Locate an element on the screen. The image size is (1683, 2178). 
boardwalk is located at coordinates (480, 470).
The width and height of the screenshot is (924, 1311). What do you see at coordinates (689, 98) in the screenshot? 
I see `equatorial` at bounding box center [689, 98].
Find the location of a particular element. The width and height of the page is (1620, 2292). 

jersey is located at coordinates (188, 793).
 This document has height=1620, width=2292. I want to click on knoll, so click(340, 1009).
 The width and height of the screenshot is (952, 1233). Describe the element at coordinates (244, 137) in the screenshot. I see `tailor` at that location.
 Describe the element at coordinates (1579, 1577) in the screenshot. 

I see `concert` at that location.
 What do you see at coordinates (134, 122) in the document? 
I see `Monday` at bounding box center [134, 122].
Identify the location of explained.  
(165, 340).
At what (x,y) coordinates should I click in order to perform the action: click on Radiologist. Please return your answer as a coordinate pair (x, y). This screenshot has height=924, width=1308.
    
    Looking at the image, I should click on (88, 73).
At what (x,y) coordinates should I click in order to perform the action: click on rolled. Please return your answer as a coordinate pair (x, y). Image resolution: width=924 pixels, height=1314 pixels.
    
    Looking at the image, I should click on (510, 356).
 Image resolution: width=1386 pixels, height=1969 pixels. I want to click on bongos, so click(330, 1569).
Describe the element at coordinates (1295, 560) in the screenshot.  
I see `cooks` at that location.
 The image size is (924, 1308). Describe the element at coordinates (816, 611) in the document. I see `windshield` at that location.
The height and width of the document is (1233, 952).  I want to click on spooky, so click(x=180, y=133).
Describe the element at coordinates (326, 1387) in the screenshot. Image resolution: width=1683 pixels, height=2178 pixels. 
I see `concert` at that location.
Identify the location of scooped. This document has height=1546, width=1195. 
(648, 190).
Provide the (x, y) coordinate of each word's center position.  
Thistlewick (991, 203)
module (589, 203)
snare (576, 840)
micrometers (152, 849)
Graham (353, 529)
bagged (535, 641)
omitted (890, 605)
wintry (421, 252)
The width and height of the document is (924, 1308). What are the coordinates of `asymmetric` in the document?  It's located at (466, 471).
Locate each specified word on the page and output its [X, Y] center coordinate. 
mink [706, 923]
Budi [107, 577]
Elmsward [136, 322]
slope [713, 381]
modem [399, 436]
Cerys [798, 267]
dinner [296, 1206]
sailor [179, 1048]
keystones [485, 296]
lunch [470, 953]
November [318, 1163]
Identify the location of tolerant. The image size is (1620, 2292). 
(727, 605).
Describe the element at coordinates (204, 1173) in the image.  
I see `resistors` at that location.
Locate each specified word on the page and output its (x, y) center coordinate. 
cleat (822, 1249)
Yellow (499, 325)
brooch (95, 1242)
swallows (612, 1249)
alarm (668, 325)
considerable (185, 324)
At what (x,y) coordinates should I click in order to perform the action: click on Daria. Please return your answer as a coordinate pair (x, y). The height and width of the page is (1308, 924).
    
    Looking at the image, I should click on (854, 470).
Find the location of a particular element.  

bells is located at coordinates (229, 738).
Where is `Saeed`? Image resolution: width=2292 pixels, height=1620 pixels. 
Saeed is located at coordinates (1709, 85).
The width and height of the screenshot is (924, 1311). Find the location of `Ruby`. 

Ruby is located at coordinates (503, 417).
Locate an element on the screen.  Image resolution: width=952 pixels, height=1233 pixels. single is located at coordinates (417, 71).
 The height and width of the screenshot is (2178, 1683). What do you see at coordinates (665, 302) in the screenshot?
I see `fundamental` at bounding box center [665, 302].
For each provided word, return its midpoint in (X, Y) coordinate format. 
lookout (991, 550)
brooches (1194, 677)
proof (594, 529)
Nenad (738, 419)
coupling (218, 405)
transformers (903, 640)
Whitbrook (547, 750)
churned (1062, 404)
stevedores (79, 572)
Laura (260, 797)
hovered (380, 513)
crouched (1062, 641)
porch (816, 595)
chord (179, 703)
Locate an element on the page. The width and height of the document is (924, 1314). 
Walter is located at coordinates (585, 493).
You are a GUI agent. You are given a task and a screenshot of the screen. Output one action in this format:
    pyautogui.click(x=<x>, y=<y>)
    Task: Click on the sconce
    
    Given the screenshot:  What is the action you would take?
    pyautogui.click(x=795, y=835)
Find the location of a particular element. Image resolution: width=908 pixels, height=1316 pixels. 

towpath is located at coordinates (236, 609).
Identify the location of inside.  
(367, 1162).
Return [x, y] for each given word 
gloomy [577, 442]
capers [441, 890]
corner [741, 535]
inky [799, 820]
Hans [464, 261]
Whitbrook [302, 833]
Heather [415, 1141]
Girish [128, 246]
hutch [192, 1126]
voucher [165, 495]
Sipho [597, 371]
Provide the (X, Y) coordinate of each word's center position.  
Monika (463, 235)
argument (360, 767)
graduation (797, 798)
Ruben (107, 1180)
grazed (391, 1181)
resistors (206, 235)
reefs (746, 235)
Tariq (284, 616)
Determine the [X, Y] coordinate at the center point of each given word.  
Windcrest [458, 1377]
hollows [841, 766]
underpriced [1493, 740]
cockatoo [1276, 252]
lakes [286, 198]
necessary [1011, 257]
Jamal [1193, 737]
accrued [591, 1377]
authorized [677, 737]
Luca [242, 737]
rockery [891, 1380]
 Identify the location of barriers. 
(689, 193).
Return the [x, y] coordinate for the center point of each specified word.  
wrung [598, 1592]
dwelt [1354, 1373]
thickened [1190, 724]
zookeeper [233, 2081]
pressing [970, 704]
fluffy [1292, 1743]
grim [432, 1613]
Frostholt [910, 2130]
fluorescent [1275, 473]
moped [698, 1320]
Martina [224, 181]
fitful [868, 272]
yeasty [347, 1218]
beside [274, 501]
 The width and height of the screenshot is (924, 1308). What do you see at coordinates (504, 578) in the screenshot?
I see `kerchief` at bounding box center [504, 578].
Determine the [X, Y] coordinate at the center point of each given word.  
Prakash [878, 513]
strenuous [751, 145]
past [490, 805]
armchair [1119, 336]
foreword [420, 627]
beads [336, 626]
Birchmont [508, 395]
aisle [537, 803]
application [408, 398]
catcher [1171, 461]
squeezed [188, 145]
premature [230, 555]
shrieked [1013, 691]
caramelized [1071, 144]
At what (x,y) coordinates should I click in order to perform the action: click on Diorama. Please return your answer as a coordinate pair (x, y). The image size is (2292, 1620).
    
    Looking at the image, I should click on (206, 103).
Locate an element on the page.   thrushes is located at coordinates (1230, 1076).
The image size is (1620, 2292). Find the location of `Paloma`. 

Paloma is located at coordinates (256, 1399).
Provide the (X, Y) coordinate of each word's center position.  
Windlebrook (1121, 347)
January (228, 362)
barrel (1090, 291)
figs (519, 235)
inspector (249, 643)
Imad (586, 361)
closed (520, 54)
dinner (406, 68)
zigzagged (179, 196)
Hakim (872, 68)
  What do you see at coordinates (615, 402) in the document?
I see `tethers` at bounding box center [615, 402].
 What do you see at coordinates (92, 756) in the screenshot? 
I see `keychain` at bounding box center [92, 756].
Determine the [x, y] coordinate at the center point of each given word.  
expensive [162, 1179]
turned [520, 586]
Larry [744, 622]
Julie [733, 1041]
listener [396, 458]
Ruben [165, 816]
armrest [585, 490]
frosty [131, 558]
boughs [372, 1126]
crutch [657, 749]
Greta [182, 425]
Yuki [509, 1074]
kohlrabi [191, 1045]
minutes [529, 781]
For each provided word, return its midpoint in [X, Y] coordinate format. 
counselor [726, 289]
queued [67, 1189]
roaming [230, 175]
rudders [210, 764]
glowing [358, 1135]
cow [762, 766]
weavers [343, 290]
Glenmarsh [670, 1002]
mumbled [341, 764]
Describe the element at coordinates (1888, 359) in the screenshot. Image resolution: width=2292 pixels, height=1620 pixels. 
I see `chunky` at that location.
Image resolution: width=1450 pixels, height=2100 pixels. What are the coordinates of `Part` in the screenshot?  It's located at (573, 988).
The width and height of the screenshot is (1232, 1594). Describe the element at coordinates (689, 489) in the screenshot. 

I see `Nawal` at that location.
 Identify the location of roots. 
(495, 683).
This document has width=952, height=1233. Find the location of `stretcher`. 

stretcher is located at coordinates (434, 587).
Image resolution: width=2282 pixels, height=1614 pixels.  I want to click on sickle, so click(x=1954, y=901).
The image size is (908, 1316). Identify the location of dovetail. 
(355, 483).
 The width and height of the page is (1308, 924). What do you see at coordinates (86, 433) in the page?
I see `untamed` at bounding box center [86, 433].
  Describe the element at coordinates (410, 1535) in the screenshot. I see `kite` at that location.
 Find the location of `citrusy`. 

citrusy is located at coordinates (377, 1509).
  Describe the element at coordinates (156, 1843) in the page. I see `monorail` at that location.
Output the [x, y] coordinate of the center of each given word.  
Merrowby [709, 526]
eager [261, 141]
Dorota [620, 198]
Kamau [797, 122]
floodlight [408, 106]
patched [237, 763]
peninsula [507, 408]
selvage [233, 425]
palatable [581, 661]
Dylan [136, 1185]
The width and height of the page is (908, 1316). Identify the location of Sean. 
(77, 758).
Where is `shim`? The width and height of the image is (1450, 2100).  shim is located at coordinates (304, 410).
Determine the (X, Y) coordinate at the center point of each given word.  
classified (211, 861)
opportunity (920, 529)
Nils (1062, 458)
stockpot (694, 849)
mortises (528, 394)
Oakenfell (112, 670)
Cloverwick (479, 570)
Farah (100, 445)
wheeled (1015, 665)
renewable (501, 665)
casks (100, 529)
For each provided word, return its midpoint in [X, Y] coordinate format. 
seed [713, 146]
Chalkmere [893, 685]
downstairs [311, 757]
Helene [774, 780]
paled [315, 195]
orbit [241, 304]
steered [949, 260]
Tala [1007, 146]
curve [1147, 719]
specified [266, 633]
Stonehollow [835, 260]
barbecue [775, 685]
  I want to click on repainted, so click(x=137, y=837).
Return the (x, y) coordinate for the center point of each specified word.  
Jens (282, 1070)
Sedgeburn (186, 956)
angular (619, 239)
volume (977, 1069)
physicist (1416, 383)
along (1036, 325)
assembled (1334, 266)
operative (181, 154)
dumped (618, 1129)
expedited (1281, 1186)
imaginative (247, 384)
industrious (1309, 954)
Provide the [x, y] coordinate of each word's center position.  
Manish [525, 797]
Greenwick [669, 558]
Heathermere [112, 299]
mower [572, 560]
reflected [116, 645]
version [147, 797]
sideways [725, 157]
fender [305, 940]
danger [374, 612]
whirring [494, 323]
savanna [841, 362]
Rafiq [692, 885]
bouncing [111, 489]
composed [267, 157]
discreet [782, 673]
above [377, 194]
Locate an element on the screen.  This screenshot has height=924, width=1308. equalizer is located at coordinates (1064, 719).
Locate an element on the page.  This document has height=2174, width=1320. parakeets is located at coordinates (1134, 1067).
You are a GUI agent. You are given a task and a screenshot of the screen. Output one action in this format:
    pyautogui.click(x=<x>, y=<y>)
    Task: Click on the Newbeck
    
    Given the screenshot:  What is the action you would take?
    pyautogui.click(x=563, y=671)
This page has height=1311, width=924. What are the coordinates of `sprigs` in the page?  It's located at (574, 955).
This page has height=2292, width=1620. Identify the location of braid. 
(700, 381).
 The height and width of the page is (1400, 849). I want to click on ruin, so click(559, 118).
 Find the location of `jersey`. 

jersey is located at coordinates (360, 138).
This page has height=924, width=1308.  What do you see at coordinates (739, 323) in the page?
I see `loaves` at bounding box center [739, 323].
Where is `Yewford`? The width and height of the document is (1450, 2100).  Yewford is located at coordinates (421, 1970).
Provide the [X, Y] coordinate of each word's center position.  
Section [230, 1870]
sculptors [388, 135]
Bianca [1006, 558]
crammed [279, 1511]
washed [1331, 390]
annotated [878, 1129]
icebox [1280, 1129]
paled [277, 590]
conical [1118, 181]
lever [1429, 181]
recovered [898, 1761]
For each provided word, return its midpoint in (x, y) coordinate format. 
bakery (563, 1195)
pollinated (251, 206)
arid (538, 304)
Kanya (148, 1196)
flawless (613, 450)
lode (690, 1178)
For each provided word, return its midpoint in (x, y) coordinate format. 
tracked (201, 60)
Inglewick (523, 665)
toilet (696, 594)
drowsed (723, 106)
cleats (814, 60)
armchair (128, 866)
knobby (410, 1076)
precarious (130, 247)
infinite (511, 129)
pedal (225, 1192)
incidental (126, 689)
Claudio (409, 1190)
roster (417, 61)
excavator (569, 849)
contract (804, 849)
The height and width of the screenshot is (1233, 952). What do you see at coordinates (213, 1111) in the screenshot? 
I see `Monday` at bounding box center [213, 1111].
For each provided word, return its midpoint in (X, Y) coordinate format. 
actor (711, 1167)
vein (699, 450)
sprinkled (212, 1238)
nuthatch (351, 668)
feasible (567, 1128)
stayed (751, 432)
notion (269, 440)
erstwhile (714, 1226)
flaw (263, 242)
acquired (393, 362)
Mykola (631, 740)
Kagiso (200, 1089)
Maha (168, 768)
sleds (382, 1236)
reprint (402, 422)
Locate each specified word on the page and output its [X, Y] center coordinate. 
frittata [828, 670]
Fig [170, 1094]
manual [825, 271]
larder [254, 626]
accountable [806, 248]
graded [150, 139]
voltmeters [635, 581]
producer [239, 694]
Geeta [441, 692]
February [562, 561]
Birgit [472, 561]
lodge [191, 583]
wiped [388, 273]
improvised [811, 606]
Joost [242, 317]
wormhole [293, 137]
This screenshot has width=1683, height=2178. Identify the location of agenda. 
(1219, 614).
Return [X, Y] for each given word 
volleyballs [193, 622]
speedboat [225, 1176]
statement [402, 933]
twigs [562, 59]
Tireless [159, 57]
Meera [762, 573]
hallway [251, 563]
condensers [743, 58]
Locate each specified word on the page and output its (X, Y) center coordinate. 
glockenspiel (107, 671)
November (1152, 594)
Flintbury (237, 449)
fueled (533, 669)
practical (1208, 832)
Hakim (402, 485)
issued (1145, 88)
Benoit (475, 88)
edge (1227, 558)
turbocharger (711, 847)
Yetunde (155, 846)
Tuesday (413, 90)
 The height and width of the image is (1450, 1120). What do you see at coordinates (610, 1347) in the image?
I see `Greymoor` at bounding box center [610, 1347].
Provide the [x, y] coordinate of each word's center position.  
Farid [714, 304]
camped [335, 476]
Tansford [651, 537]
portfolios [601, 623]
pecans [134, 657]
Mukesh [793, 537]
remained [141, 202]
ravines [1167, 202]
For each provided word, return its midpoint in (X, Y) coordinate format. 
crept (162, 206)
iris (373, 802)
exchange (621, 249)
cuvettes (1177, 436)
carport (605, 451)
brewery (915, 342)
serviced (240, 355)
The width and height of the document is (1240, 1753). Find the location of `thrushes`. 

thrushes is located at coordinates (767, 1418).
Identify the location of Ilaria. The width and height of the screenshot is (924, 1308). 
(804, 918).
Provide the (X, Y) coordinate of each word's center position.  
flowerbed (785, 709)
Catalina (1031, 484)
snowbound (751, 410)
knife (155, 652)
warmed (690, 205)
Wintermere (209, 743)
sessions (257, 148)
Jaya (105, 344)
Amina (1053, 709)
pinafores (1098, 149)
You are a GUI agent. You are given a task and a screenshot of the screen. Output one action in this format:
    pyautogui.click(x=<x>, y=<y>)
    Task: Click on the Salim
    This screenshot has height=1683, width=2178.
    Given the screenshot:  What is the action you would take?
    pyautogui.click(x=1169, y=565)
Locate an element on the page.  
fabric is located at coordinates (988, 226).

-.-.-

*What to do:*
Could you render the stretch of the listing from the line containing "Joost [242, 317]" through the line containing "Wintermere (209, 743)" as a numbered list, leaving out blank lines?

*Written reply:*
1. Joost [242, 317]
2. wormhole [293, 137]
3. This screenshot has width=1683, height=2178. Identify the location of agenda. 
4. (1219, 614).
5. Return [X, Y] for each given word 
6. volleyballs [193, 622]
7. speedboat [225, 1176]
8. statement [402, 933]
9. twigs [562, 59]
10. Tireless [159, 57]
11. Meera [762, 573]
12. hallway [251, 563]
13. condensers [743, 58]
14. Locate each specified word on the page and output its (X, Y) center coordinate. 
15. glockenspiel (107, 671)
16. November (1152, 594)
17. Flintbury (237, 449)
18. fueled (533, 669)
19. practical (1208, 832)
20. Hakim (402, 485)
21. issued (1145, 88)
22. Benoit (475, 88)
23. edge (1227, 558)
24. turbocharger (711, 847)
25. Yetunde (155, 846)
26. Tuesday (413, 90)
27.  The height and width of the image is (1450, 1120). What do you see at coordinates (610, 1347) in the image?
28. I see `Greymoor` at bounding box center [610, 1347].
29. Provide the [x, y] coordinate of each word's center position.  
30. Farid [714, 304]
31. camped [335, 476]
32. Tansford [651, 537]
33. portfolios [601, 623]
34. pecans [134, 657]
35. Mukesh [793, 537]
36. remained [141, 202]
37. ravines [1167, 202]
38. For each provided word, return its midpoint in (X, Y) coordinate format. 
39. crept (162, 206)
40. iris (373, 802)
41. exchange (621, 249)
42. cuvettes (1177, 436)
43. carport (605, 451)
44. brewery (915, 342)
45. serviced (240, 355)
46. The width and height of the document is (1240, 1753). Find the location of `thrushes`. 
47. thrushes is located at coordinates (767, 1418).
48. Identify the location of Ilaria. The width and height of the screenshot is (924, 1308). 
49. (804, 918).
50. Provide the (X, Y) coordinate of each word's center position.  
51. flowerbed (785, 709)
52. Catalina (1031, 484)
53. snowbound (751, 410)
54. knife (155, 652)
55. warmed (690, 205)
56. Wintermere (209, 743)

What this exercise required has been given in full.